**DIRECTIONS FOR THIS TASK:** Once the line holding "camera_right=105 camera_up=30" is found in the entries below, transcribe exactly every line up to and including the one holding "op=replaced; was=pink stockpot;", but leave out the pictures.

Segment Start: DATA LISTING

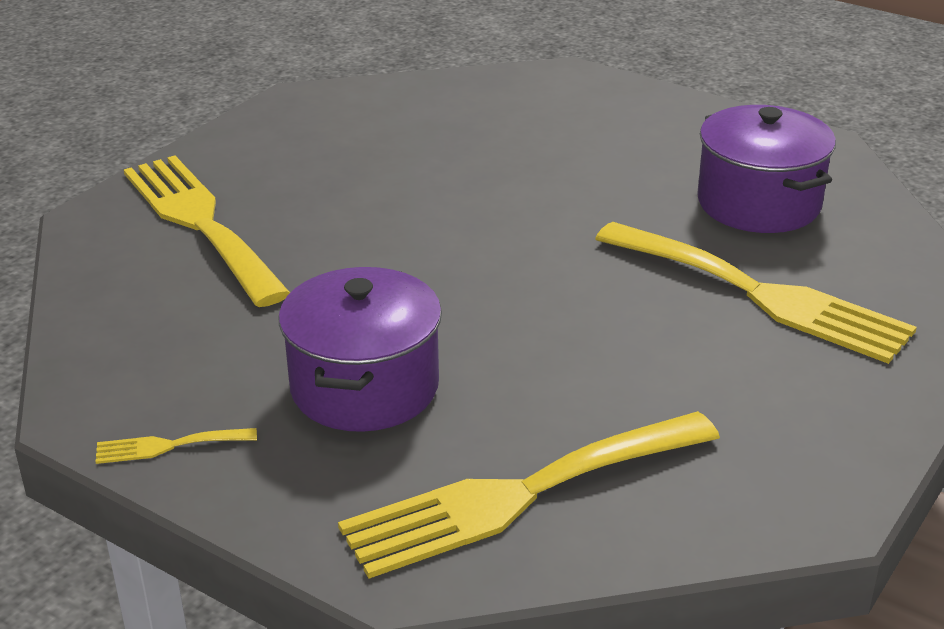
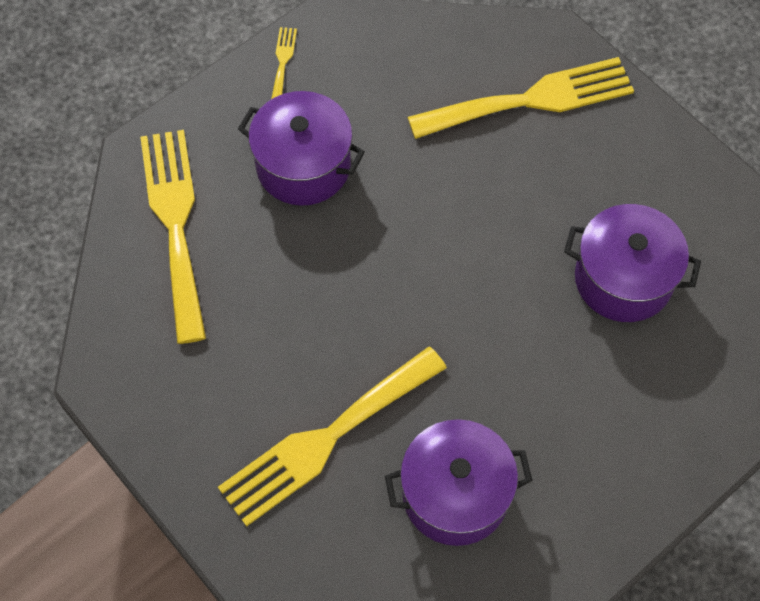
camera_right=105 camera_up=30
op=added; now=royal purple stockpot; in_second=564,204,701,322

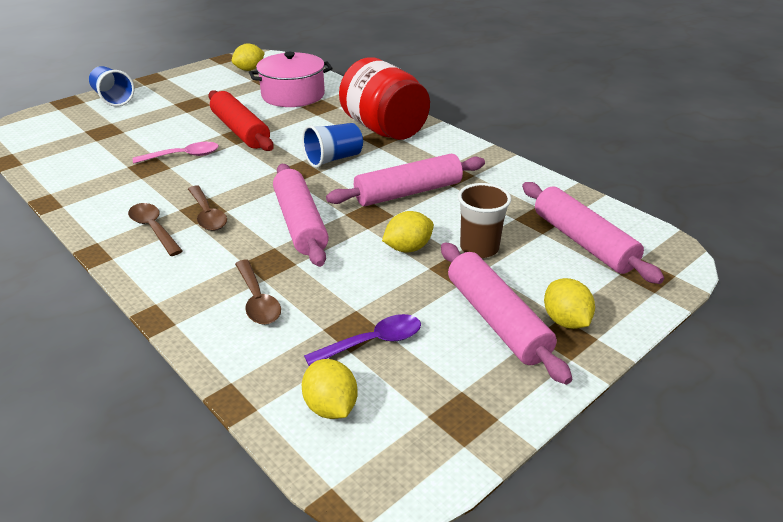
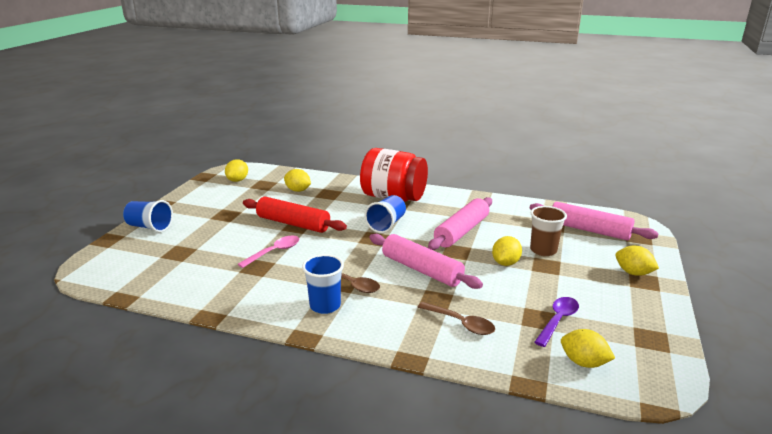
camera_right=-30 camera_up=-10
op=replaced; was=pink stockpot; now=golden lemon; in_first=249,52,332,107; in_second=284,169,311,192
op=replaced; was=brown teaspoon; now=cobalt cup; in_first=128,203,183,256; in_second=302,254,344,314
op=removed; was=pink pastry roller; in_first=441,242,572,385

Segment End: DATA LISTING
Segment Start: DATA LISTING

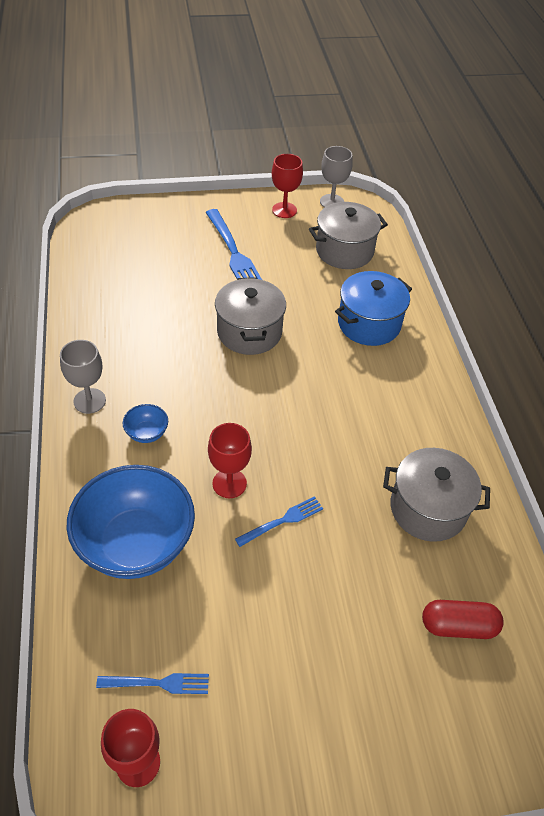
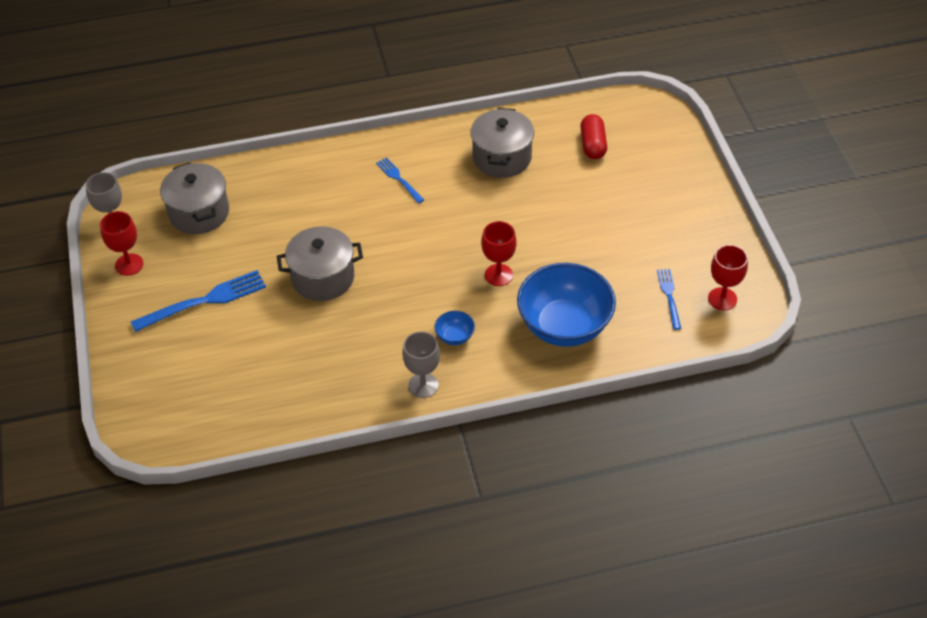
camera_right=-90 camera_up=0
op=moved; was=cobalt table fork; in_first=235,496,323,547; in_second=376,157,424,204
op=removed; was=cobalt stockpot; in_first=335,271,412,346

Segment End: DATA LISTING
Segment Start: DATA LISTING

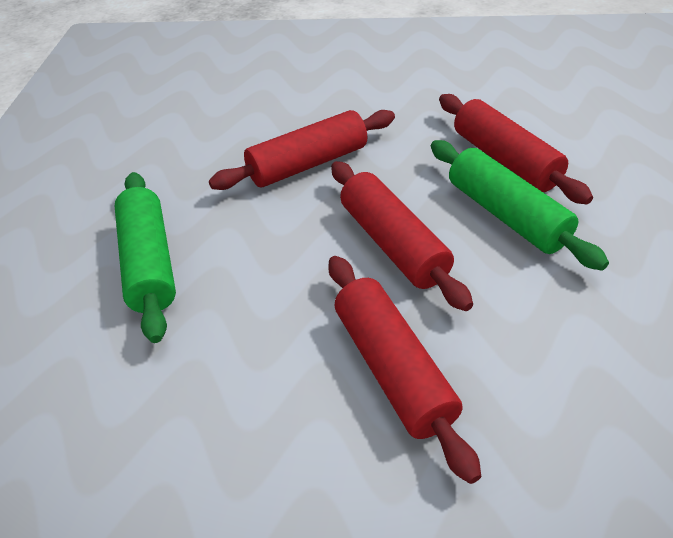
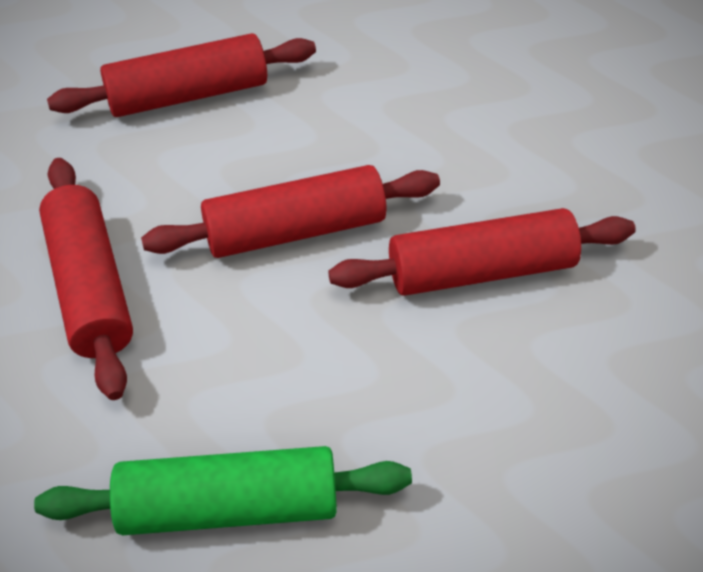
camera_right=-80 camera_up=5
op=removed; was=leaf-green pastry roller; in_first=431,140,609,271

Segment End: DATA LISTING

**OUTPUT BELOW:**
camera_right=105 camera_up=30
op=added; now=royal purple stockpot; in_second=564,204,701,322

camera_right=-30 camera_up=-10
op=replaced; was=pink stockpot; now=golden lemon; in_first=249,52,332,107; in_second=284,169,311,192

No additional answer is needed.